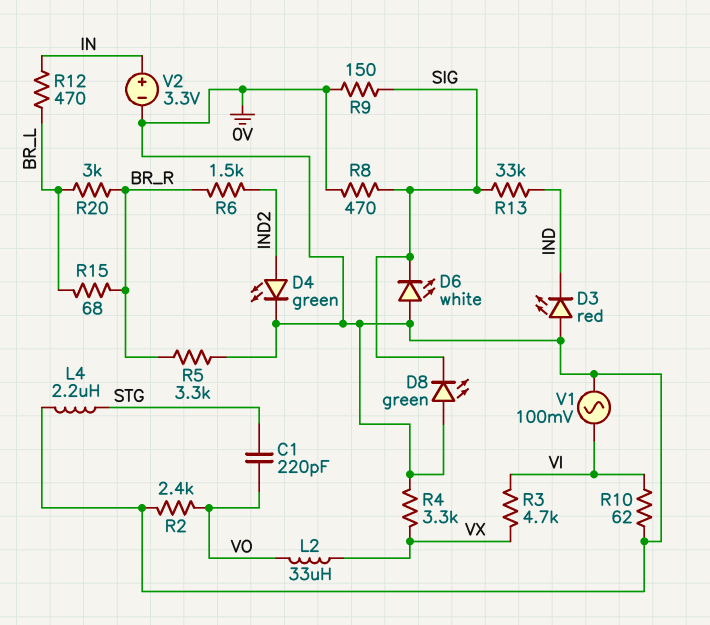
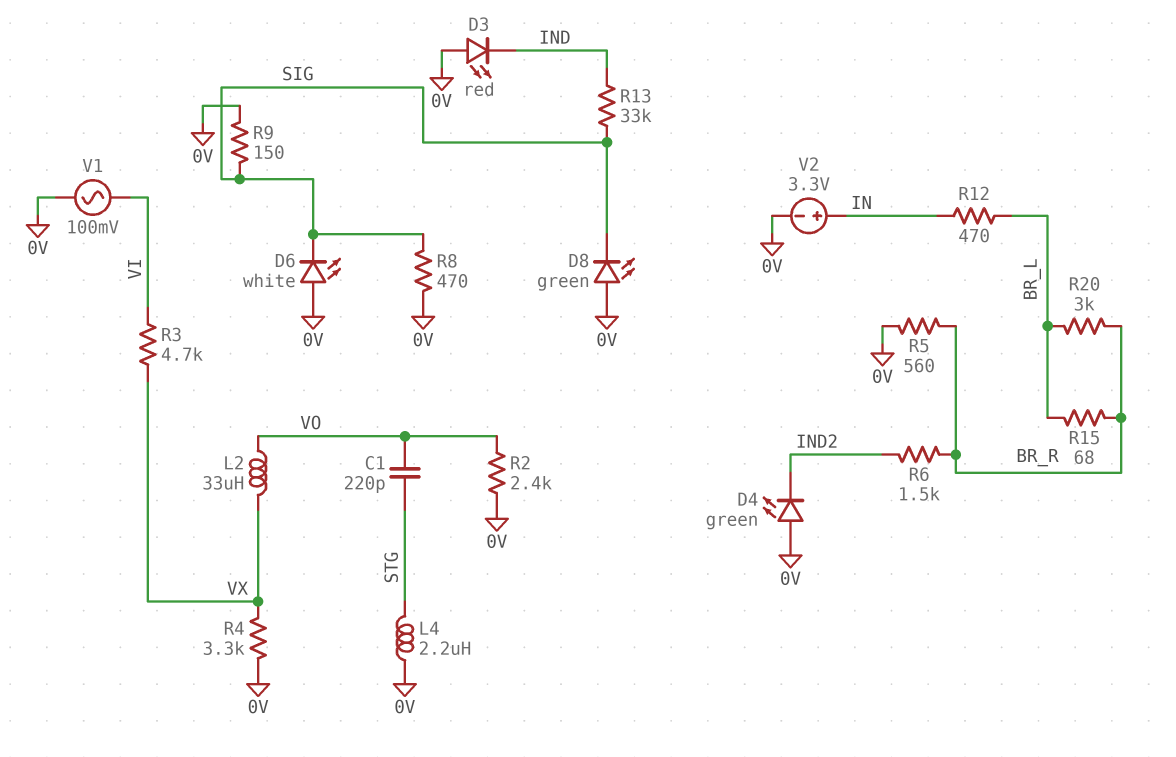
D4: LED green (A IND2, K 0V) -> LED green (A 0V, K IND2)
R5: 3.3k (0V, BR_R) -> 560 (0V, BR_R)
R10: 62 (0V, VI) -> none

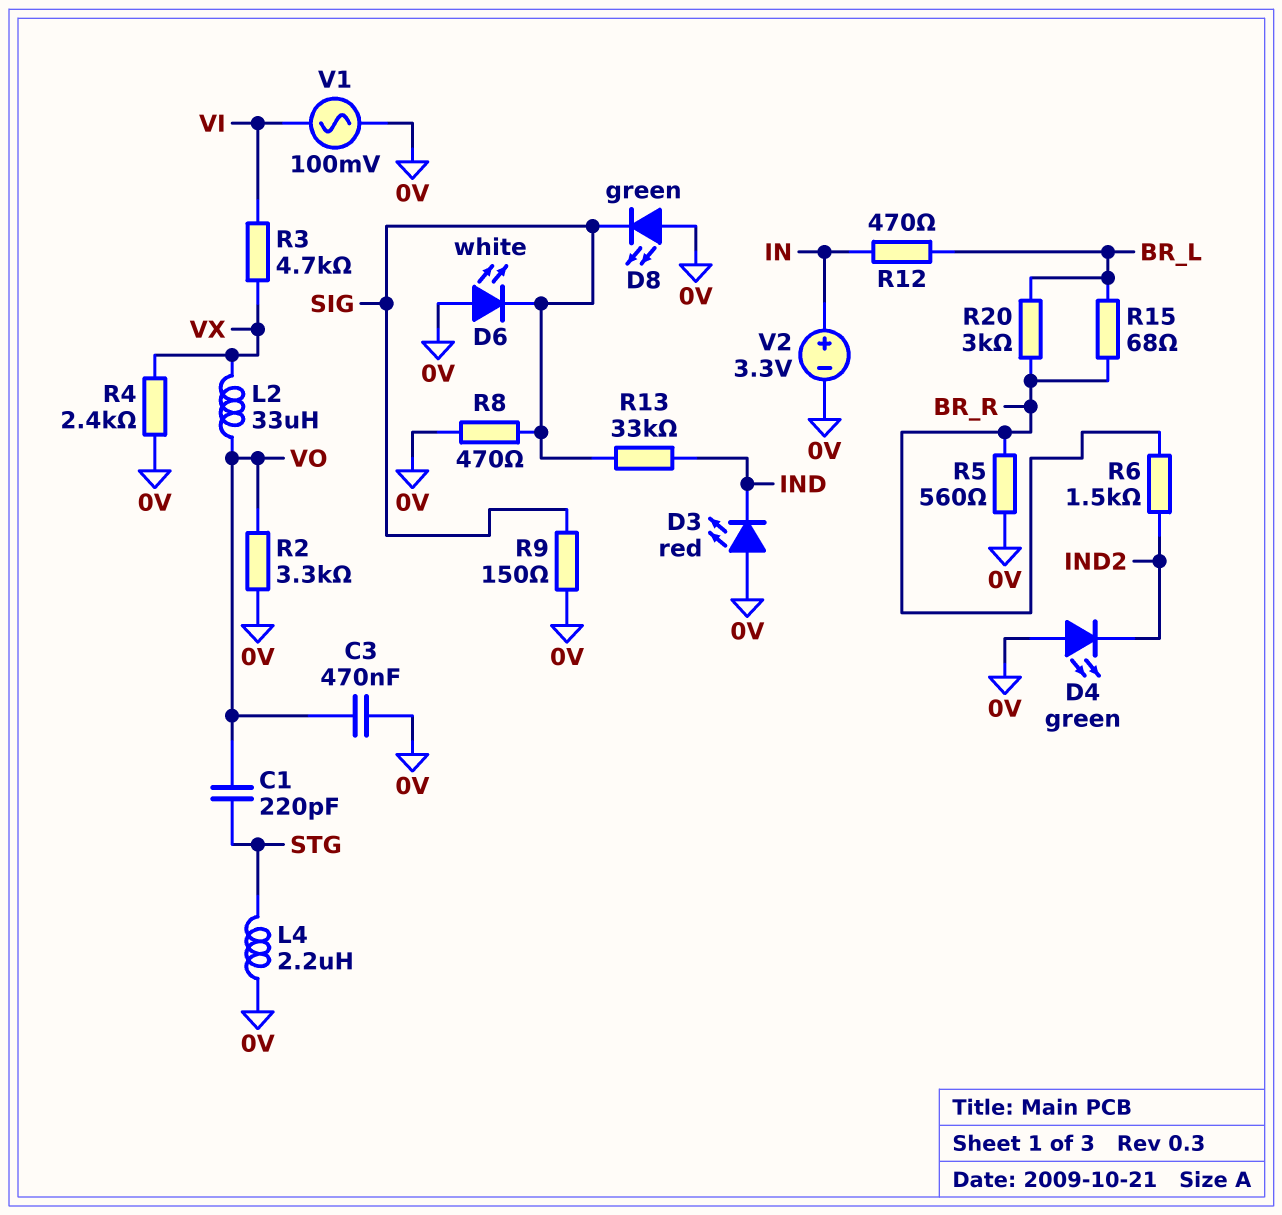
C3: none -> 470nF (0V, VO)
R2: 2.4k (0V, VO) -> 3.3k (0V, VO)
R4: 3.3k (0V, VX) -> 2.4k (0V, VX)

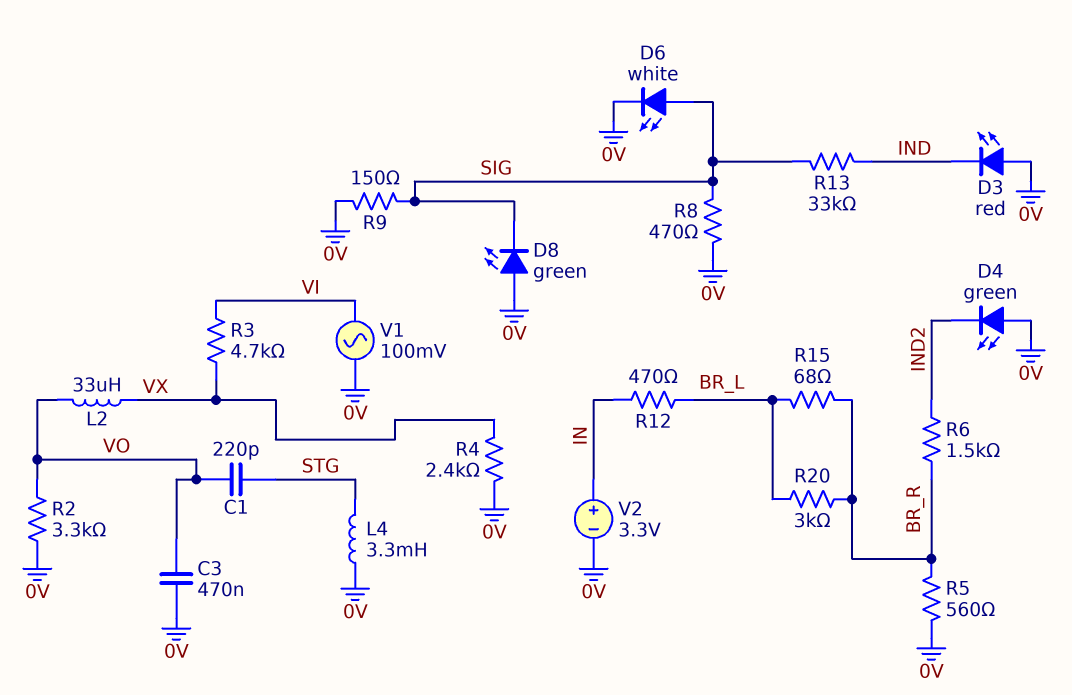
D6: LED white (A 0V, K SIG) -> LED white (A SIG, K 0V)
L4: 2.2uH (0V, STG) -> 3.3mH (0V, STG)

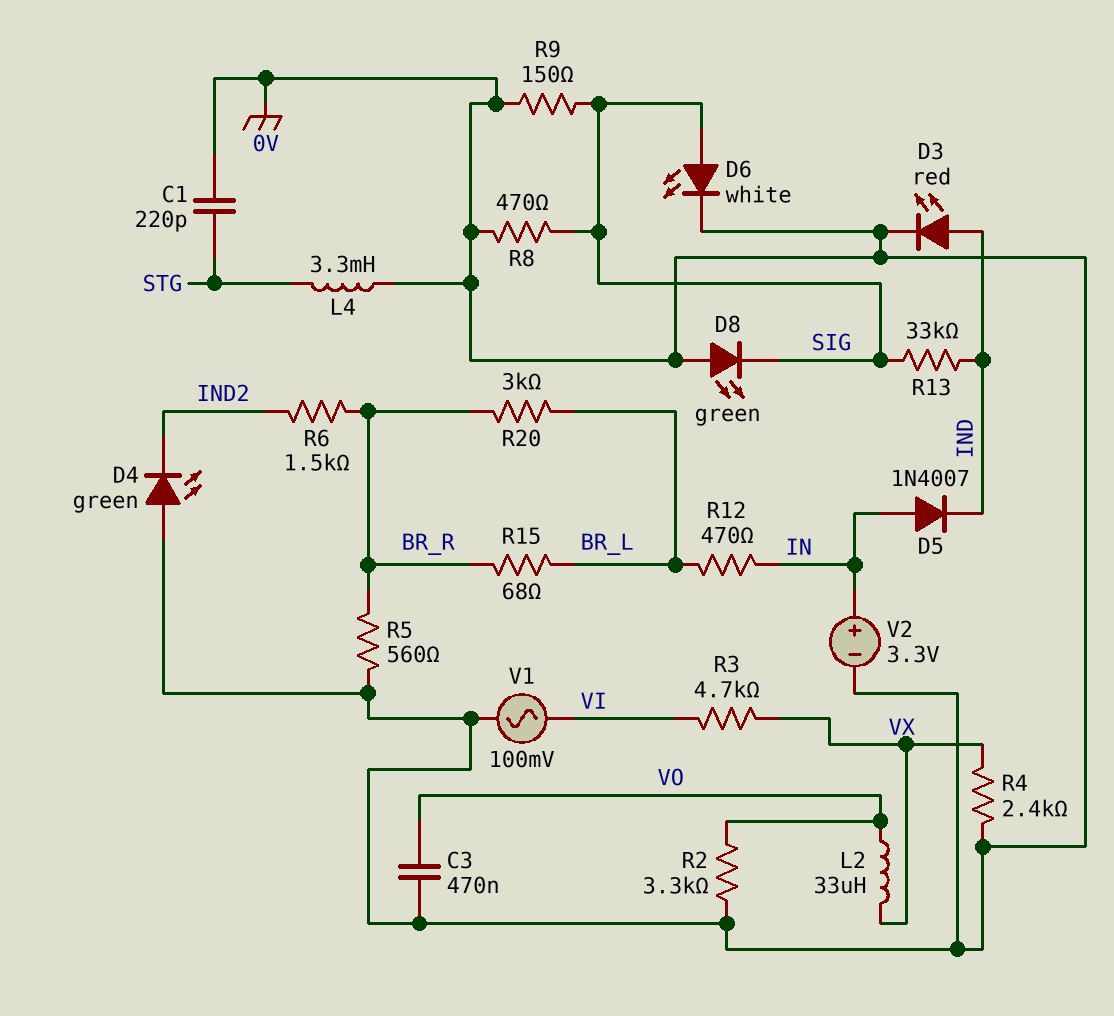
C1: 220pF (STG, VO) -> 220pF (0V, STG)
D3: LED red (A 0V, K IND) -> LED red (A IND, K 0V)
D5: none -> diode 1N4007 (A IN, K IND)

━━━━━━━━━━━━━━━━━━━━

## EXERCISE PROMPT
Nothing but the lines from the line containing "R2: 2.4k (0V, VO) -> 3.3k (0V, VO)" through the end of the data, both ends included, is to be reproduced, exactly as written and without the pictures.

## OUTPUT FOR THIS TASK
R2: 2.4k (0V, VO) -> 3.3k (0V, VO)
R4: 3.3k (0V, VX) -> 2.4k (0V, VX)

D6: LED white (A 0V, K SIG) -> LED white (A SIG, K 0V)
L4: 2.2uH (0V, STG) -> 3.3mH (0V, STG)

C1: 220pF (STG, VO) -> 220pF (0V, STG)
D3: LED red (A 0V, K IND) -> LED red (A IND, K 0V)
D5: none -> diode 1N4007 (A IN, K IND)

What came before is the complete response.